WORK ITEM – Could you copy exactly the line that contains "LUX2 pin SDA: D8 -> D4" and every line after it to the end of the records, and nothing more?
::: AVAILABLE DATA :::
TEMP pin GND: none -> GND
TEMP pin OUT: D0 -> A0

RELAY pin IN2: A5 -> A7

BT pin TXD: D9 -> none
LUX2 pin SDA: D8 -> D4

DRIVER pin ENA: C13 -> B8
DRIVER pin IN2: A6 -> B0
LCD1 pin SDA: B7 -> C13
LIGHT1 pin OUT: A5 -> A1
:::
PROBLEM SOLUTION –
LUX2 pin SDA: D8 -> D4

DRIVER pin ENA: C13 -> B8
DRIVER pin IN2: A6 -> B0
LCD1 pin SDA: B7 -> C13
LIGHT1 pin OUT: A5 -> A1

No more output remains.